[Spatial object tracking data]
::::

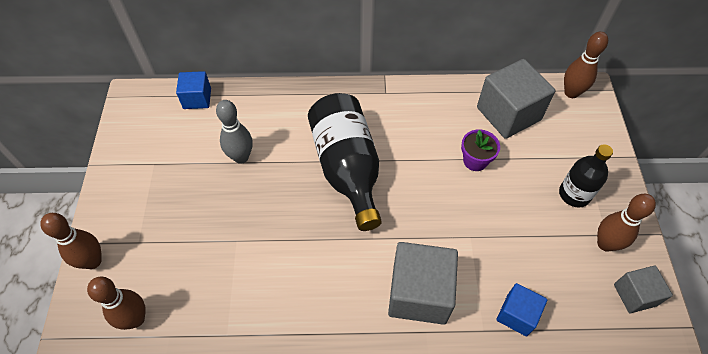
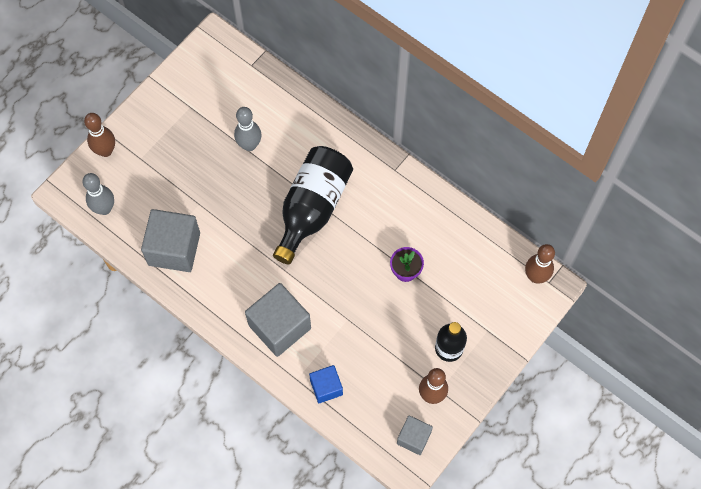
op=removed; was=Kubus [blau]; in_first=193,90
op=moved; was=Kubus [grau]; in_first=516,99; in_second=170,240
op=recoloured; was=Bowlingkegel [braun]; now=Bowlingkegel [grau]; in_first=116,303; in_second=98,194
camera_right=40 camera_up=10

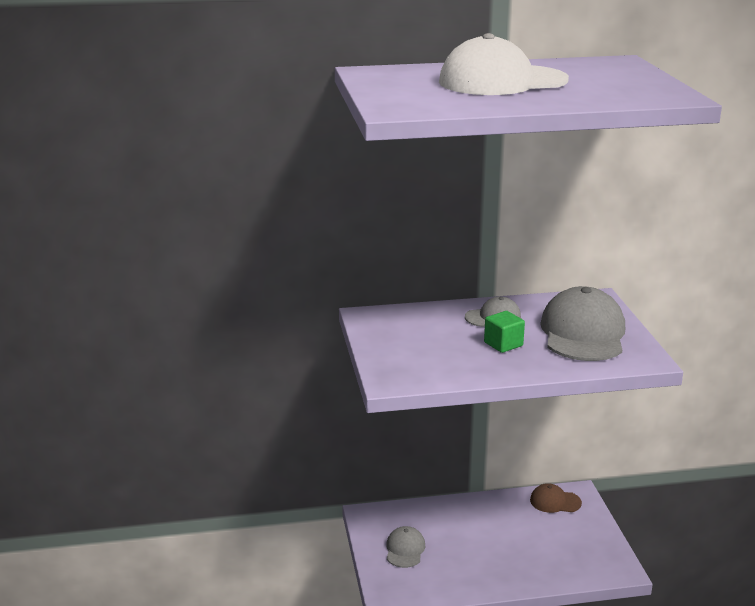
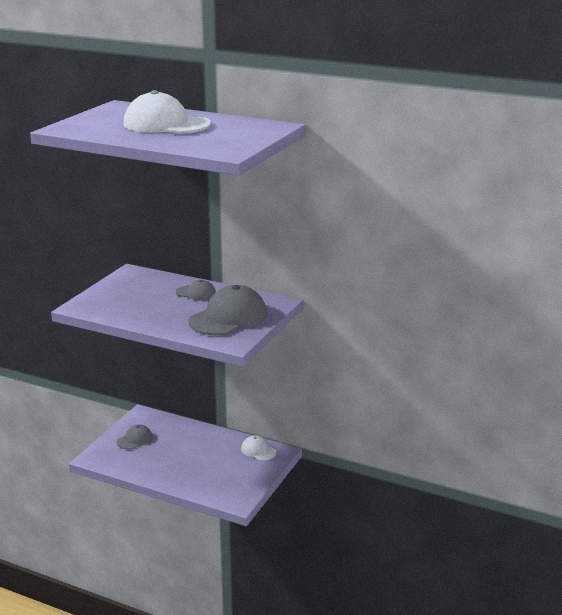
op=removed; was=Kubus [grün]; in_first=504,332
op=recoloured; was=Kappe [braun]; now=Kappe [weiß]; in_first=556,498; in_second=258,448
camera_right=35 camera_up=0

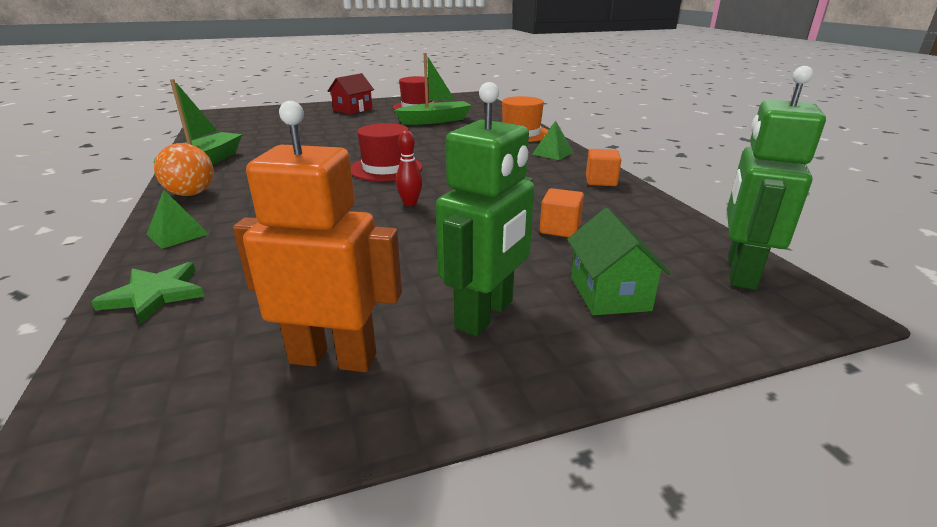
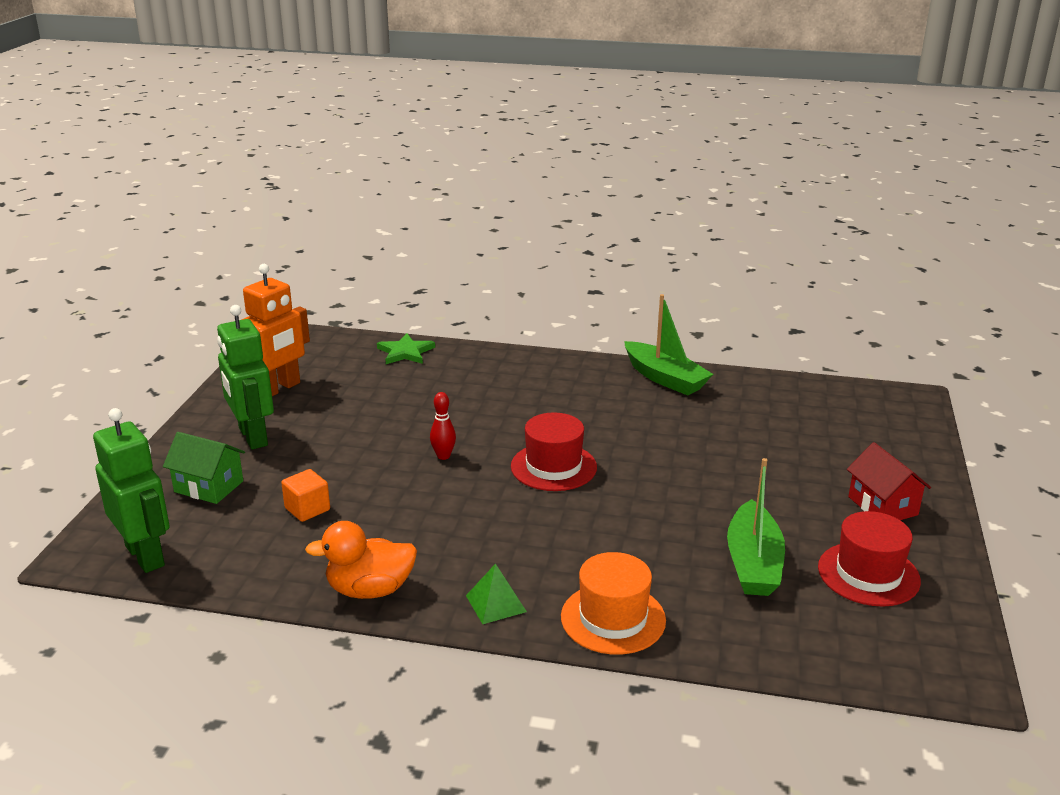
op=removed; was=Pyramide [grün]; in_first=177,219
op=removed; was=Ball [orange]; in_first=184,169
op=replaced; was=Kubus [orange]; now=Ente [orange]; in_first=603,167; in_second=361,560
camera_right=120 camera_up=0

::::

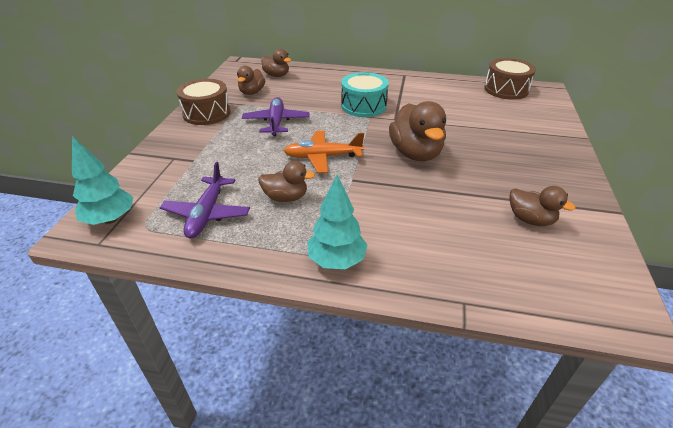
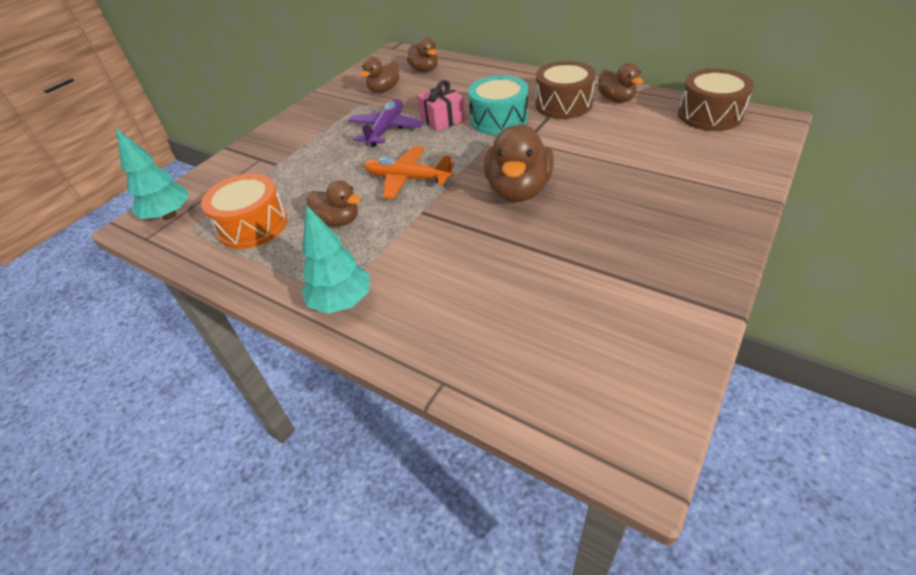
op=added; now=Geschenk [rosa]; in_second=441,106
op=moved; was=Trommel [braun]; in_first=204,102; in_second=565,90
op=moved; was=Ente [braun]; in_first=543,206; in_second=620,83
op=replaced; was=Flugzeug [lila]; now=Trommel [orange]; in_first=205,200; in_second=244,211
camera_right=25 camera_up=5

::::

**WHAT IS EXPECTED:** Each line above that has the word "orange" must be copied.

**WRITTEN RESPONSE:**
op=removed; was=Ball [orange]; in_first=184,169
op=replaced; was=Kubus [orange]; now=Ente [orange]; in_first=603,167; in_second=361,560
op=replaced; was=Flugzeug [lila]; now=Trommel [orange]; in_first=205,200; in_second=244,211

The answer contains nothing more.